Data excerpts START

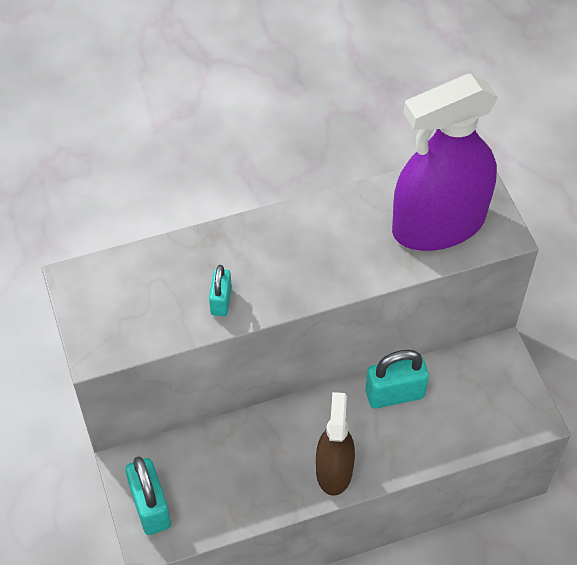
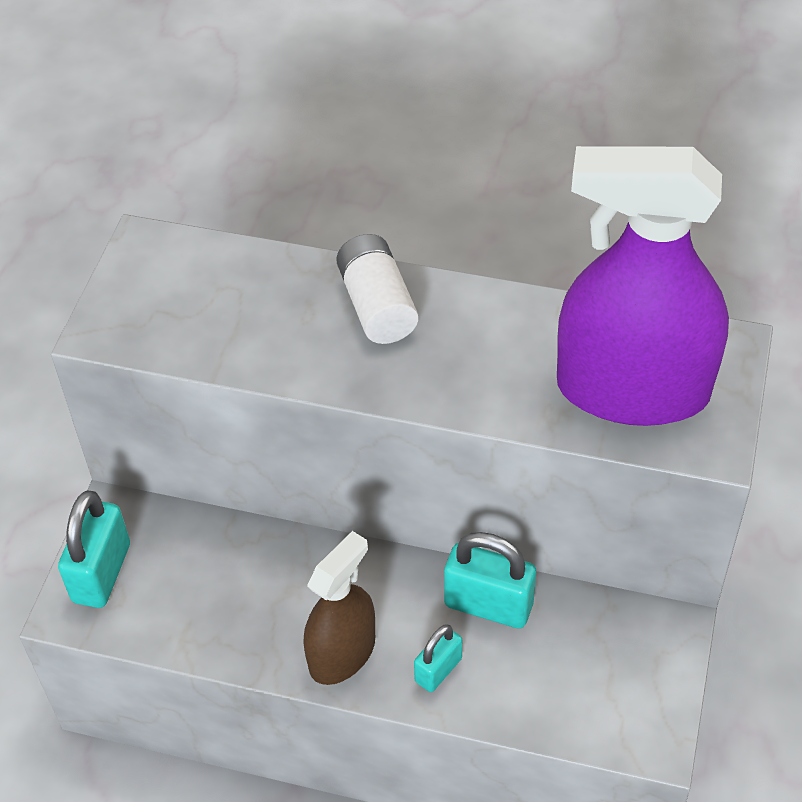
camera: 35 degrees right, 5 degrees down
(221, 301) = (286, 347): turquoise padlock -> turquoise padlock (438, 670)
(255, 246) = (377, 305): none -> white battery

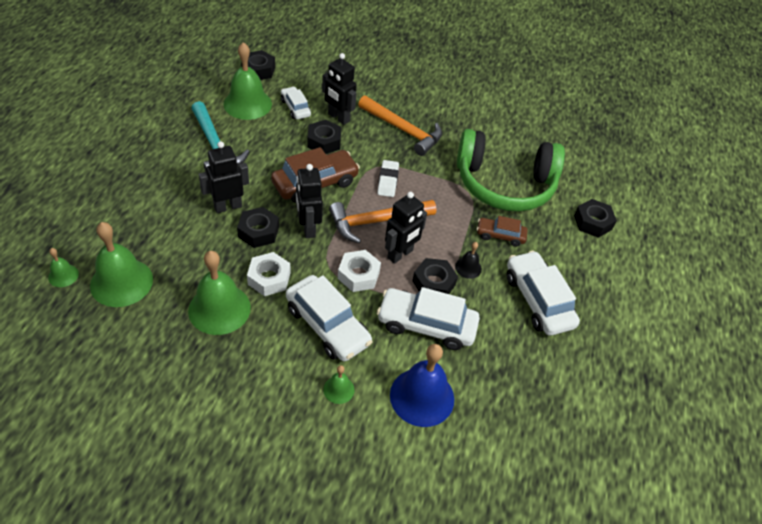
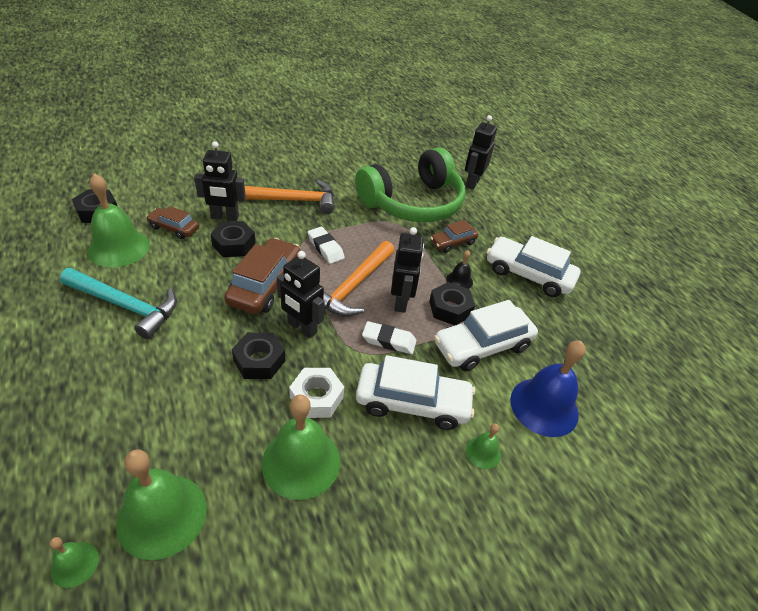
camera: 40 degrees left, 5 degrees down
(228, 206) = (201, 356): black robot -> black robot (472, 183)
(295, 108) = (174, 228): white car -> brown car
(358, 275) = (389, 341): white nut -> white eraser
(592, 222) = (497, 199): black nut -> none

Data excerpts END

Reprint every record exactly and skip the pictures.

--- Your solution ---
camera: 35 degrees right, 5 degrees down
(221, 301) = (286, 347): turquoise padlock -> turquoise padlock (438, 670)
(255, 246) = (377, 305): none -> white battery

camera: 40 degrees left, 5 degrees down
(228, 206) = (201, 356): black robot -> black robot (472, 183)
(295, 108) = (174, 228): white car -> brown car
(358, 275) = (389, 341): white nut -> white eraser
(592, 222) = (497, 199): black nut -> none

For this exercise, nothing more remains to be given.